» **PROBLEM DETAILS**
All of the entries need to be written out again, exactly as they are.

**** DATA PROVIDED

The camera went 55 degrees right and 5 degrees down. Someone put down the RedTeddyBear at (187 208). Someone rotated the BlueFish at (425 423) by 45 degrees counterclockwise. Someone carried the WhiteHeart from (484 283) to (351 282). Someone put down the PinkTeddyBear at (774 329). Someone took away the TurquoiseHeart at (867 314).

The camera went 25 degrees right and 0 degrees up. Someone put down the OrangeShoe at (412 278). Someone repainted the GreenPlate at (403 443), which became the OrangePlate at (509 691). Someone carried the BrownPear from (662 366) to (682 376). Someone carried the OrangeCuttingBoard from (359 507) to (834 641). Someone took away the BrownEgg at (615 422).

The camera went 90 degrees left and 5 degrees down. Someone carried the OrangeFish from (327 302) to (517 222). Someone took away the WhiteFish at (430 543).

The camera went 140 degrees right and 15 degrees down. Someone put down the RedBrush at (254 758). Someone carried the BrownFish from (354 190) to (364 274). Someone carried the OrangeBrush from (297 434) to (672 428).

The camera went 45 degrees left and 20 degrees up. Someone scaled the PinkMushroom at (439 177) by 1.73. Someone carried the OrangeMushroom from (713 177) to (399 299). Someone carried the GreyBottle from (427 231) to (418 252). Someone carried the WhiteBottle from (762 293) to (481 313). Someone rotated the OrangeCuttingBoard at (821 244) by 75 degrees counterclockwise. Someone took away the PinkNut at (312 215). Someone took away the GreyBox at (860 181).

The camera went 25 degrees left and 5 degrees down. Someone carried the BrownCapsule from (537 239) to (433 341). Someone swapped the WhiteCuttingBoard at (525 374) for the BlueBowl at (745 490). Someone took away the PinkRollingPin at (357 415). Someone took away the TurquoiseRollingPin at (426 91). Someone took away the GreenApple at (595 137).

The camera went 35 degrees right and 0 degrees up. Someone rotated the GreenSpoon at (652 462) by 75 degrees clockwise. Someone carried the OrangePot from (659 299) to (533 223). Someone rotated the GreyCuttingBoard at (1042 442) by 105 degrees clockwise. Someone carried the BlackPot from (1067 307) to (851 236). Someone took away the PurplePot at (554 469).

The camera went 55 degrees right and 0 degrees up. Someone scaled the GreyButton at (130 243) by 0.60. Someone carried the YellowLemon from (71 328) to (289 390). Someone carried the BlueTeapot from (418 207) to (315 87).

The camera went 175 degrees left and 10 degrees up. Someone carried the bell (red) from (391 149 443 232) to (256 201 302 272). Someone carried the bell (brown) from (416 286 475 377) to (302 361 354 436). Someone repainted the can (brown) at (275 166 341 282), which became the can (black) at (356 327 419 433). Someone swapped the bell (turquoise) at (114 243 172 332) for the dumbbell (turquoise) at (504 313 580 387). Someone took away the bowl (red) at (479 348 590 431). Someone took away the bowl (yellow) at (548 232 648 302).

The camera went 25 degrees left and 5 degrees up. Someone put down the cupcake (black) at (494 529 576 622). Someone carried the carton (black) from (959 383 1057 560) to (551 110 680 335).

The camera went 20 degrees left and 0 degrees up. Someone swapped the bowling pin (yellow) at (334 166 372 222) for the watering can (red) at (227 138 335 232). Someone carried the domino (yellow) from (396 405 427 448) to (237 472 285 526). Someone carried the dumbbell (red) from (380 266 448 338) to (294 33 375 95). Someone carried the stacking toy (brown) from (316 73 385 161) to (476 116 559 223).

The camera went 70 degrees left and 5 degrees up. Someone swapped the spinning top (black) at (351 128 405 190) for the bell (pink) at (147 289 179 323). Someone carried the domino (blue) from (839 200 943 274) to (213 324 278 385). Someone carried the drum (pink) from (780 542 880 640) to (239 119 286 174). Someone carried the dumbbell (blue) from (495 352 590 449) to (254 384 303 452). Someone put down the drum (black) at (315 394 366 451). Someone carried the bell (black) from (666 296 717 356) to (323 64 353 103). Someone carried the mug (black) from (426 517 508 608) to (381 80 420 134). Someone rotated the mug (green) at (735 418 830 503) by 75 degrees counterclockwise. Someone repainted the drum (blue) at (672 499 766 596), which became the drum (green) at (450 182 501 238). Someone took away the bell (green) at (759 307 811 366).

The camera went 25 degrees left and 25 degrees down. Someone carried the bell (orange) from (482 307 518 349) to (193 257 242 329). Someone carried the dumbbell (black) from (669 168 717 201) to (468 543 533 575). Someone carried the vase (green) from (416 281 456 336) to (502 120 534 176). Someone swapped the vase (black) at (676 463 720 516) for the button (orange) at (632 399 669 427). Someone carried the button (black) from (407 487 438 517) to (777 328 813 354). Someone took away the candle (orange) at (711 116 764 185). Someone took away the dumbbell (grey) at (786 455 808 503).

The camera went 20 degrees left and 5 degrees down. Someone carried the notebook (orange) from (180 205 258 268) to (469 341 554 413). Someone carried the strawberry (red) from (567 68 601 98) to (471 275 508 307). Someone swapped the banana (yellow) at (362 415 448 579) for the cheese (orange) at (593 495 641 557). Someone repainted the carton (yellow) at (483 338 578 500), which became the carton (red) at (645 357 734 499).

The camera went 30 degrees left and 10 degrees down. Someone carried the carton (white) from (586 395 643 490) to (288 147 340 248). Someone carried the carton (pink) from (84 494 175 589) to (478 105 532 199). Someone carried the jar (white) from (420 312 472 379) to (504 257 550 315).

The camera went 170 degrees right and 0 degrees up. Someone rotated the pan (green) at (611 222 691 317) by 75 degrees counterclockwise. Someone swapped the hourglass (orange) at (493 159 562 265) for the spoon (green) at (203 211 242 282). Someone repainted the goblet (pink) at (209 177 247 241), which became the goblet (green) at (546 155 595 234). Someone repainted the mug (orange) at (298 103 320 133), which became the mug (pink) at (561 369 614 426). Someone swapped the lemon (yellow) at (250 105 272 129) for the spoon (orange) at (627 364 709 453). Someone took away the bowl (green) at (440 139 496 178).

********

» **ANSWER SECTION**
The camera went 55 degrees right and 5 degrees down. Someone put down the RedTeddyBear at (187 208). Someone rotated the BlueFish at (425 423) by 45 degrees counterclockwise. Someone carried the WhiteHeart from (484 283) to (351 282). Someone put down the PinkTeddyBear at (774 329). Someone took away the TurquoiseHeart at (867 314).

The camera went 25 degrees right and 0 degrees up. Someone put down the OrangeShoe at (412 278). Someone repainted the GreenPlate at (403 443), which became the OrangePlate at (509 691). Someone carried the BrownPear from (662 366) to (682 376). Someone carried the OrangeCuttingBoard from (359 507) to (834 641). Someone took away the BrownEgg at (615 422).

The camera went 90 degrees left and 5 degrees down. Someone carried the OrangeFish from (327 302) to (517 222). Someone took away the WhiteFish at (430 543).

The camera went 140 degrees right and 15 degrees down. Someone put down the RedBrush at (254 758). Someone carried the BrownFish from (354 190) to (364 274). Someone carried the OrangeBrush from (297 434) to (672 428).

The camera went 45 degrees left and 20 degrees up. Someone scaled the PinkMushroom at (439 177) by 1.73. Someone carried the OrangeMushroom from (713 177) to (399 299). Someone carried the GreyBottle from (427 231) to (418 252). Someone carried the WhiteBottle from (762 293) to (481 313). Someone rotated the OrangeCuttingBoard at (821 244) by 75 degrees counterclockwise. Someone took away the PinkNut at (312 215). Someone took away the GreyBox at (860 181).

The camera went 25 degrees left and 5 degrees down. Someone carried the BrownCapsule from (537 239) to (433 341). Someone swapped the WhiteCuttingBoard at (525 374) for the BlueBowl at (745 490). Someone took away the PinkRollingPin at (357 415). Someone took away the TurquoiseRollingPin at (426 91). Someone took away the GreenApple at (595 137).

The camera went 35 degrees right and 0 degrees up. Someone rotated the GreenSpoon at (652 462) by 75 degrees clockwise. Someone carried the OrangePot from (659 299) to (533 223). Someone rotated the GreyCuttingBoard at (1042 442) by 105 degrees clockwise. Someone carried the BlackPot from (1067 307) to (851 236). Someone took away the PurplePot at (554 469).

The camera went 55 degrees right and 0 degrees up. Someone scaled the GreyButton at (130 243) by 0.60. Someone carried the YellowLemon from (71 328) to (289 390). Someone carried the BlueTeapot from (418 207) to (315 87).

The camera went 175 degrees left and 10 degrees up. Someone carried the bell (red) from (391 149 443 232) to (256 201 302 272). Someone carried the bell (brown) from (416 286 475 377) to (302 361 354 436). Someone repainted the can (brown) at (275 166 341 282), which became the can (black) at (356 327 419 433). Someone swapped the bell (turquoise) at (114 243 172 332) for the dumbbell (turquoise) at (504 313 580 387). Someone took away the bowl (red) at (479 348 590 431). Someone took away the bowl (yellow) at (548 232 648 302).

The camera went 25 degrees left and 5 degrees up. Someone put down the cupcake (black) at (494 529 576 622). Someone carried the carton (black) from (959 383 1057 560) to (551 110 680 335).

The camera went 20 degrees left and 0 degrees up. Someone swapped the bowling pin (yellow) at (334 166 372 222) for the watering can (red) at (227 138 335 232). Someone carried the domino (yellow) from (396 405 427 448) to (237 472 285 526). Someone carried the dumbbell (red) from (380 266 448 338) to (294 33 375 95). Someone carried the stacking toy (brown) from (316 73 385 161) to (476 116 559 223).

The camera went 70 degrees left and 5 degrees up. Someone swapped the spinning top (black) at (351 128 405 190) for the bell (pink) at (147 289 179 323). Someone carried the domino (blue) from (839 200 943 274) to (213 324 278 385). Someone carried the drum (pink) from (780 542 880 640) to (239 119 286 174). Someone carried the dumbbell (blue) from (495 352 590 449) to (254 384 303 452). Someone put down the drum (black) at (315 394 366 451). Someone carried the bell (black) from (666 296 717 356) to (323 64 353 103). Someone carried the mug (black) from (426 517 508 608) to (381 80 420 134). Someone rotated the mug (green) at (735 418 830 503) by 75 degrees counterclockwise. Someone repainted the drum (blue) at (672 499 766 596), which became the drum (green) at (450 182 501 238). Someone took away the bell (green) at (759 307 811 366).

The camera went 25 degrees left and 25 degrees down. Someone carried the bell (orange) from (482 307 518 349) to (193 257 242 329). Someone carried the dumbbell (black) from (669 168 717 201) to (468 543 533 575). Someone carried the vase (green) from (416 281 456 336) to (502 120 534 176). Someone swapped the vase (black) at (676 463 720 516) for the button (orange) at (632 399 669 427). Someone carried the button (black) from (407 487 438 517) to (777 328 813 354). Someone took away the candle (orange) at (711 116 764 185). Someone took away the dumbbell (grey) at (786 455 808 503).

The camera went 20 degrees left and 5 degrees down. Someone carried the notebook (orange) from (180 205 258 268) to (469 341 554 413). Someone carried the strawberry (red) from (567 68 601 98) to (471 275 508 307). Someone swapped the banana (yellow) at (362 415 448 579) for the cheese (orange) at (593 495 641 557). Someone repainted the carton (yellow) at (483 338 578 500), which became the carton (red) at (645 357 734 499).

The camera went 30 degrees left and 10 degrees down. Someone carried the carton (white) from (586 395 643 490) to (288 147 340 248). Someone carried the carton (pink) from (84 494 175 589) to (478 105 532 199). Someone carried the jar (white) from (420 312 472 379) to (504 257 550 315).

The camera went 170 degrees right and 0 degrees up. Someone rotated the pan (green) at (611 222 691 317) by 75 degrees counterclockwise. Someone swapped the hourglass (orange) at (493 159 562 265) for the spoon (green) at (203 211 242 282). Someone repainted the goblet (pink) at (209 177 247 241), which became the goblet (green) at (546 155 595 234). Someone repainted the mug (orange) at (298 103 320 133), which became the mug (pink) at (561 369 614 426). Someone swapped the lemon (yellow) at (250 105 272 129) for the spoon (orange) at (627 364 709 453). Someone took away the bowl (green) at (440 139 496 178).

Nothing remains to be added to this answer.